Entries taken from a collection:
- - - -

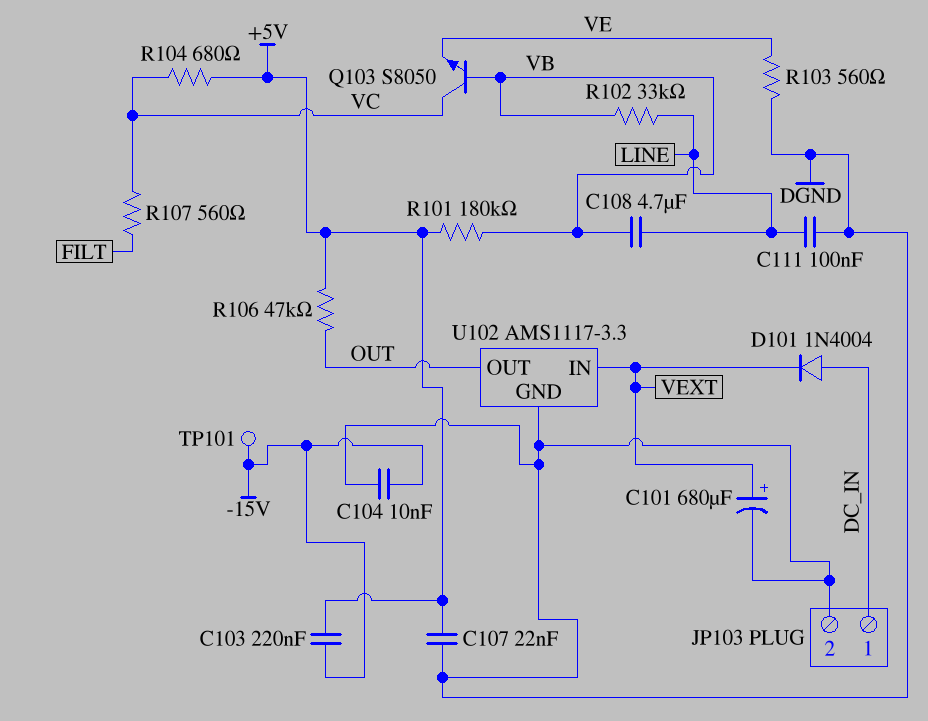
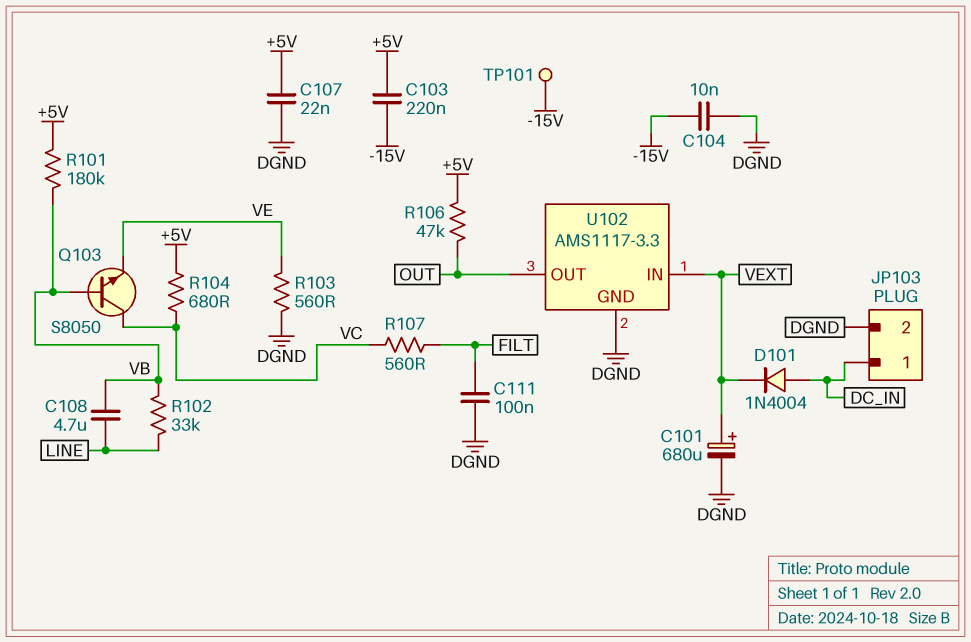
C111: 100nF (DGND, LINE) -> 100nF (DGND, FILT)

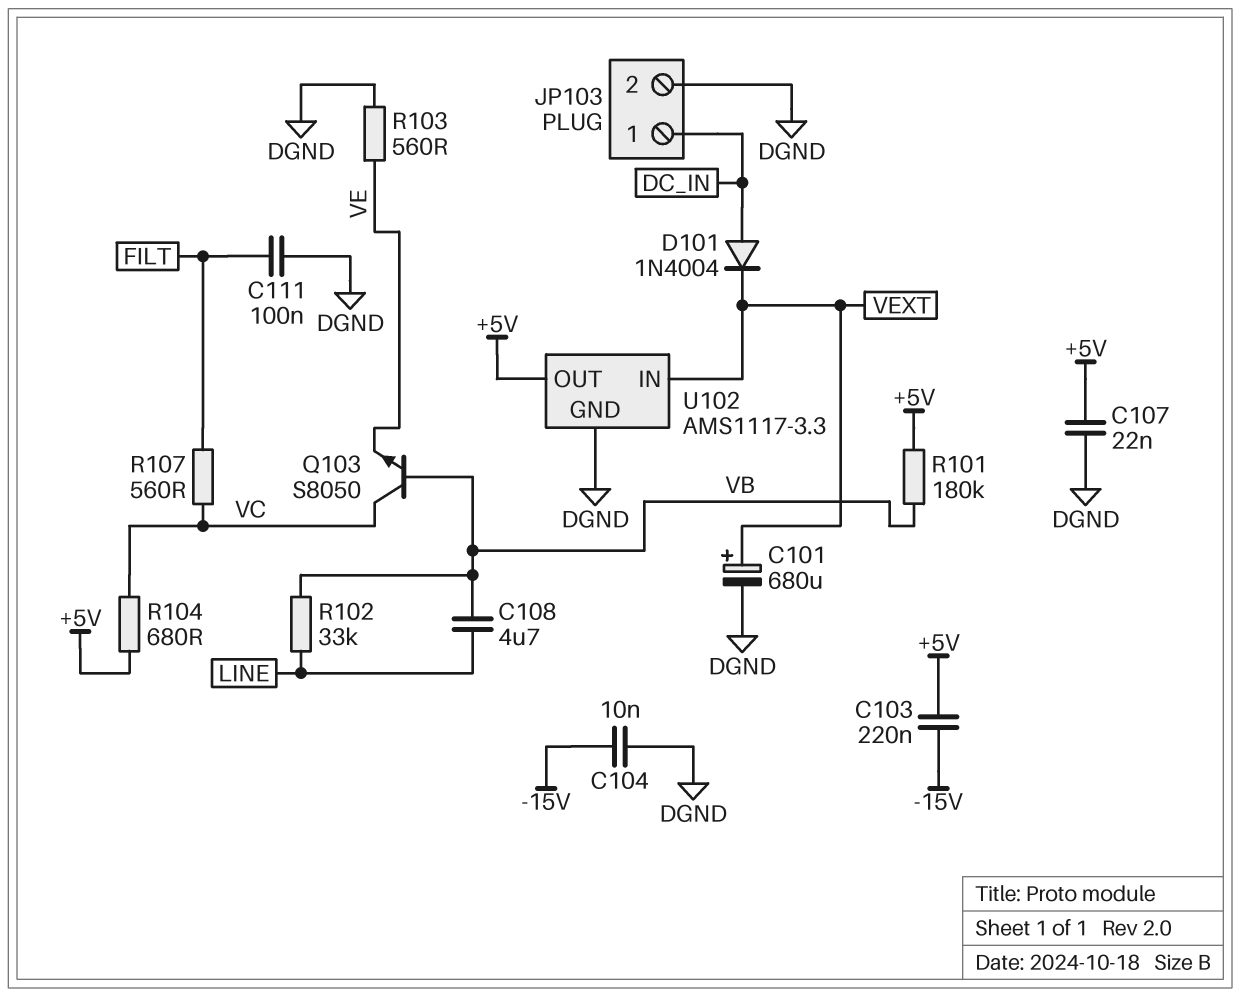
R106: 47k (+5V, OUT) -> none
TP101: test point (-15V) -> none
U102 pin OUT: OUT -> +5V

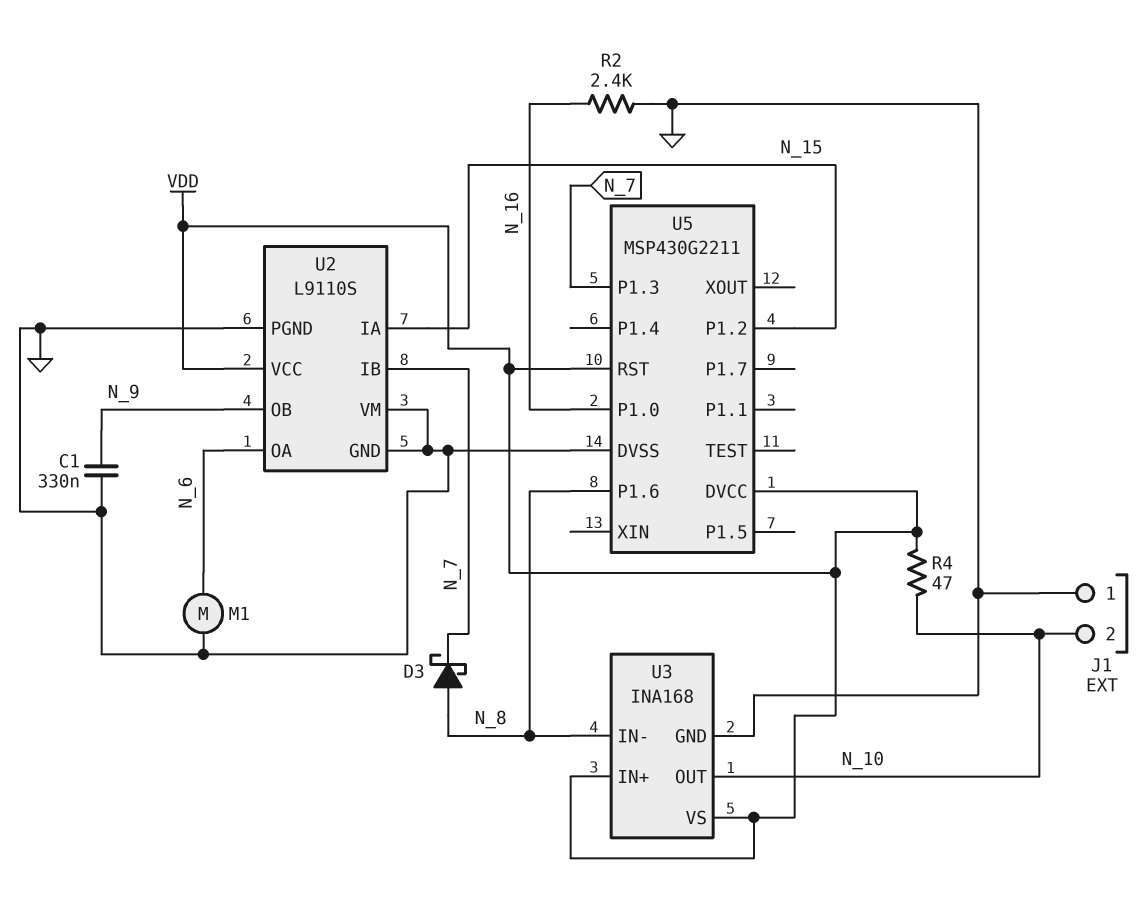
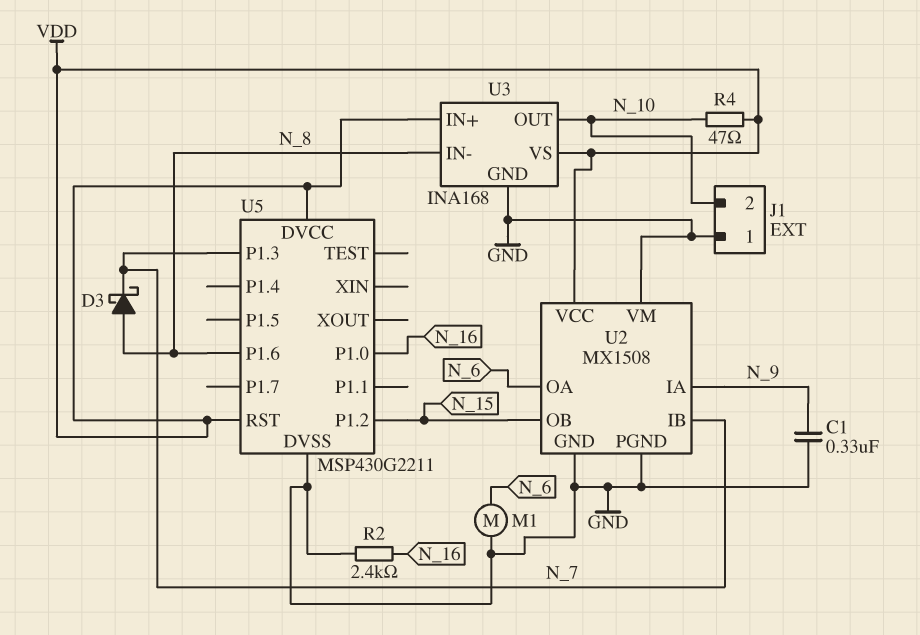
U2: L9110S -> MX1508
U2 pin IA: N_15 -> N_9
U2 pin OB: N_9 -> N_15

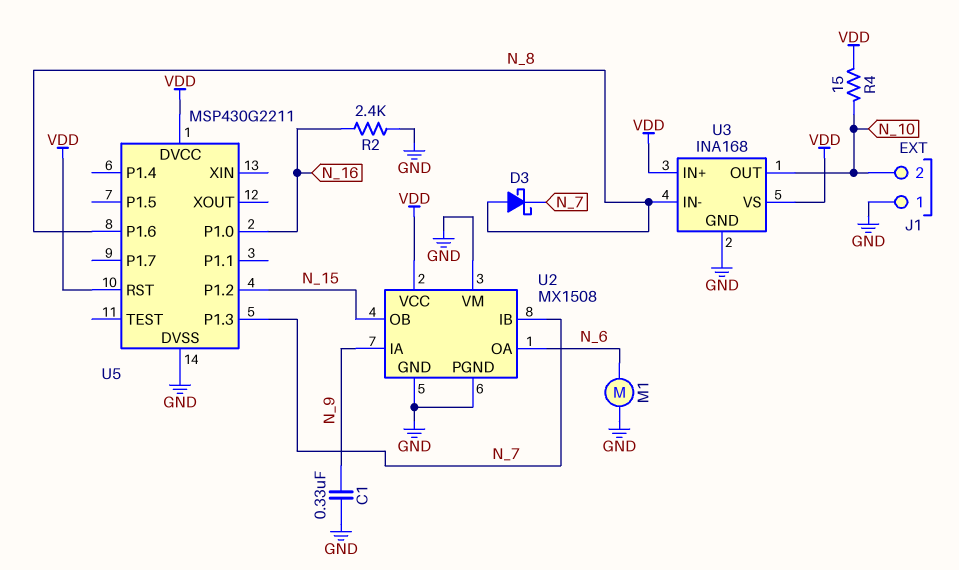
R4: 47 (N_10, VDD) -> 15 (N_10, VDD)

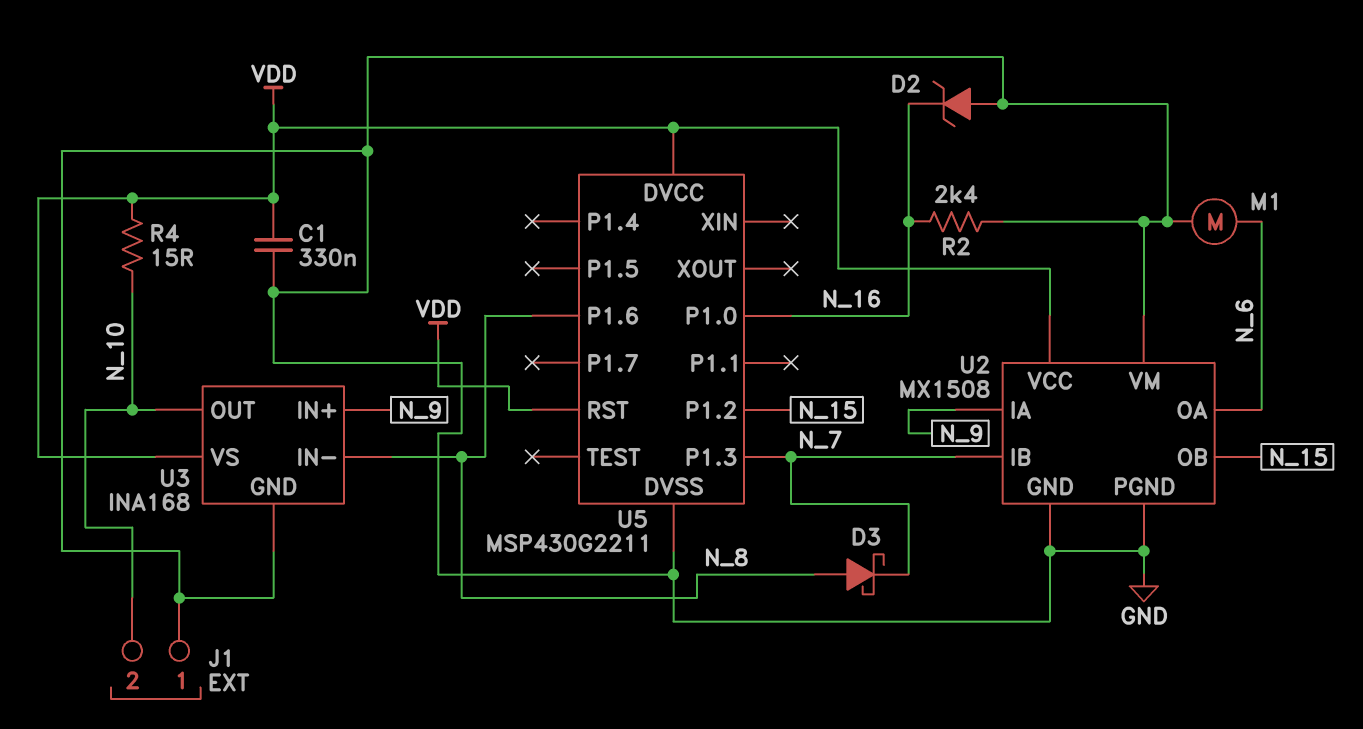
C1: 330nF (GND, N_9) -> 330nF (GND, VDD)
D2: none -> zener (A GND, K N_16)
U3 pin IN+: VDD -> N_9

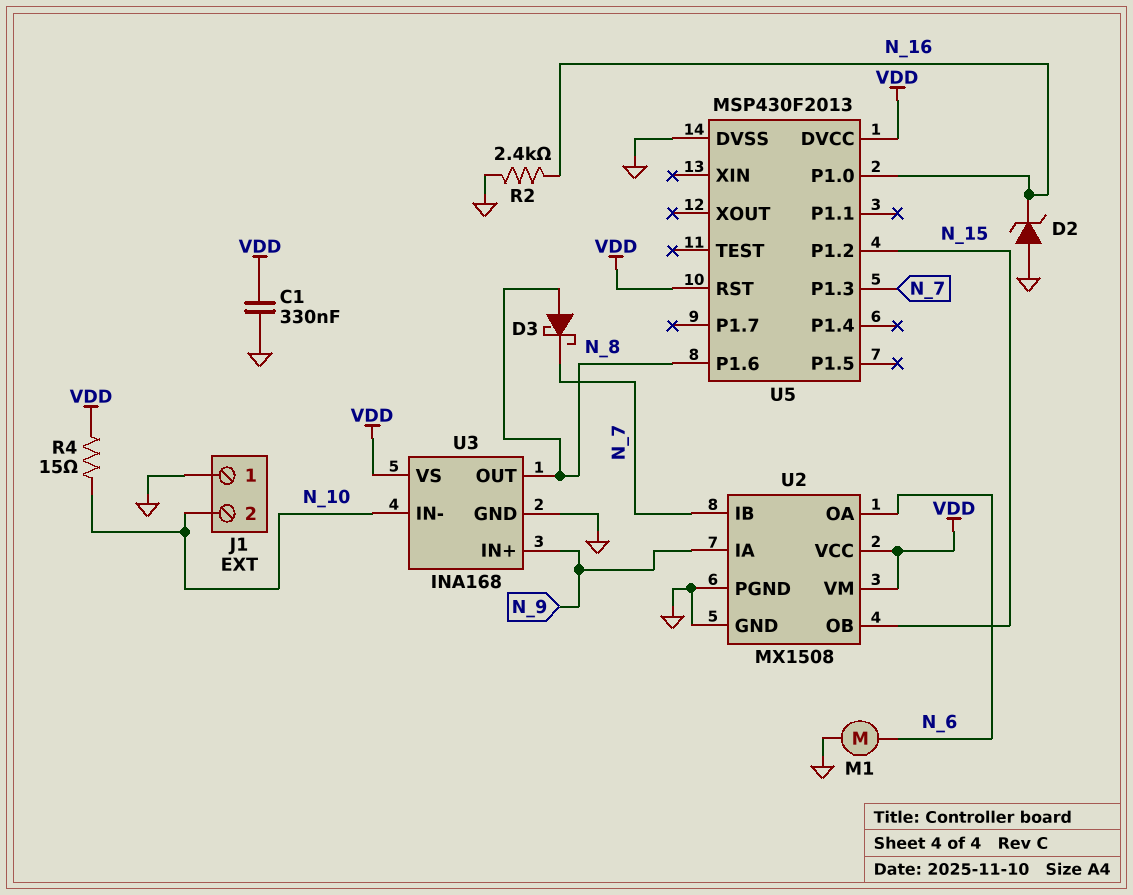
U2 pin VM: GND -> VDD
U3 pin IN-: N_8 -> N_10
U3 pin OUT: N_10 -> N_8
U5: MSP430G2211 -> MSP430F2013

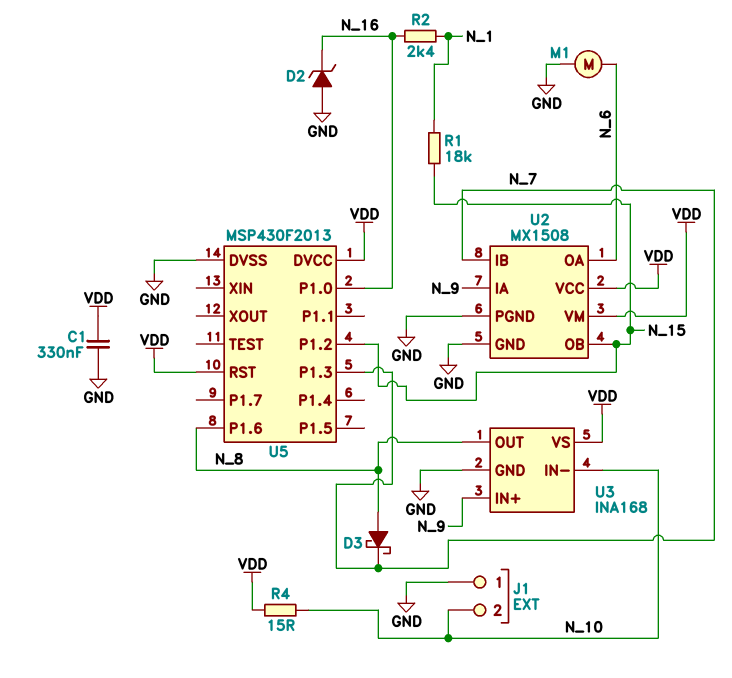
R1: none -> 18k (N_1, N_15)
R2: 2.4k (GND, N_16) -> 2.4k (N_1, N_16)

- - - -

• [Task brief]:
Working from the entries above, filter out every line that lacks "none" and copy what remains.

• [Your solution]:
R106: 47k (+5V, OUT) -> none
TP101: test point (-15V) -> none
D2: none -> zener (A GND, K N_16)
R1: none -> 18k (N_1, N_15)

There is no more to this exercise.